• Instructions for the task: Whenever a line in the data contains "white", show that line.

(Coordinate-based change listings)
--

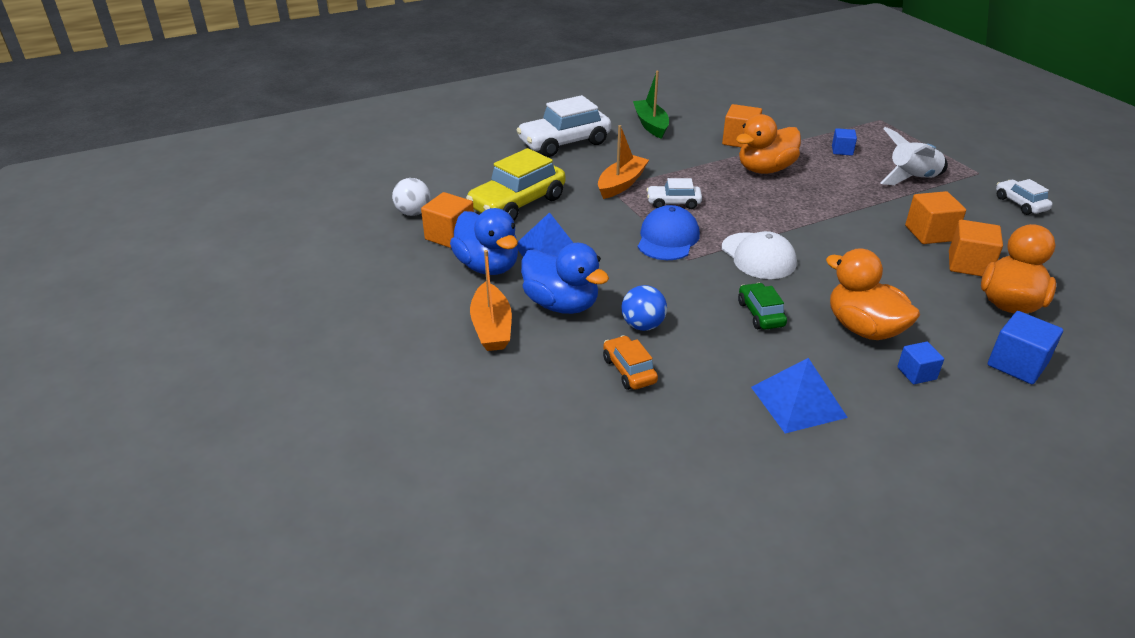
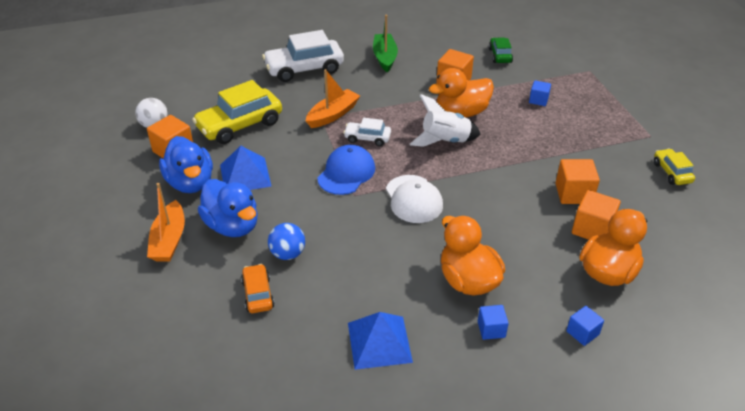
camera: 10 degrees right, 5 degrees up
green car [738,283,787,330] -> green car moved to [489,37,513,63]
white rocket [880,127,948,185] -> white rocket moved to [410,94,481,147]
blue cube [988,311,1063,384] -> blue cube [566,306,604,346], size x0.61
white car [996,179,1052,215] -> yellow car [654,149,695,185]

--

• Answer space:
white rocket [880,127,948,185] -> white rocket moved to [410,94,481,147]
white car [996,179,1052,215] -> yellow car [654,149,695,185]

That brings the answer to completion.